(Task goal) Below are the records; collect from them each line containing the string "brown".

(Source data)

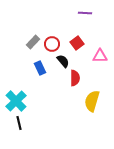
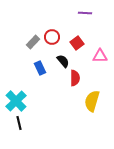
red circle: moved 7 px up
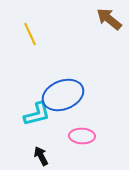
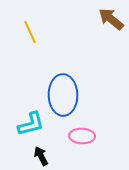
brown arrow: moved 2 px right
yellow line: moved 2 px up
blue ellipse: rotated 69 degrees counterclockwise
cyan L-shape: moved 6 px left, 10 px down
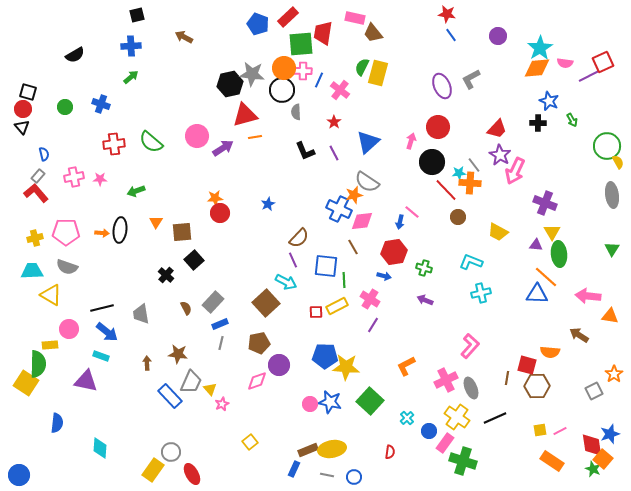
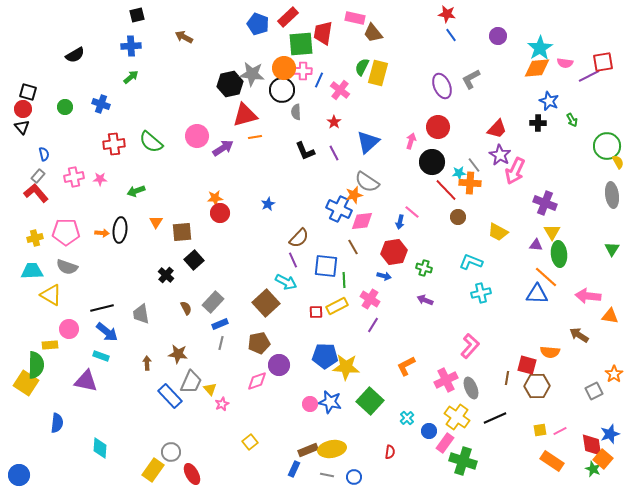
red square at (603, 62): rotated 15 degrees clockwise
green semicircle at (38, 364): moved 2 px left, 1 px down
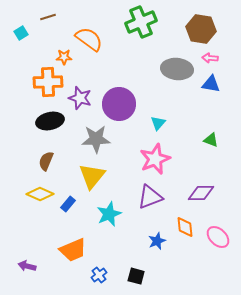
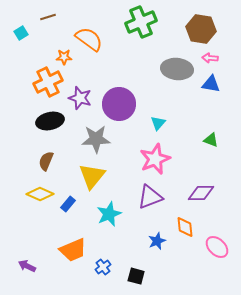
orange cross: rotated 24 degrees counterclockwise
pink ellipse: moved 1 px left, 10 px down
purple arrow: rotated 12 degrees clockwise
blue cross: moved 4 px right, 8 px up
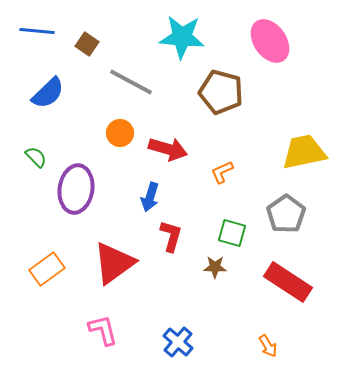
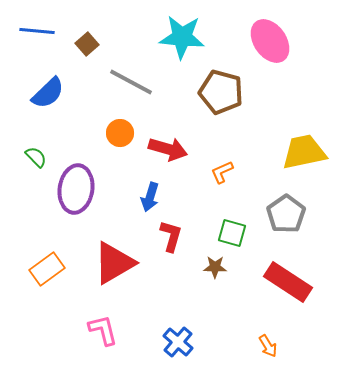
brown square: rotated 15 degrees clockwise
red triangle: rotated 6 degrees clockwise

(End Source data)

(Output)
brown arrow: moved 2 px right
brown square: rotated 15 degrees clockwise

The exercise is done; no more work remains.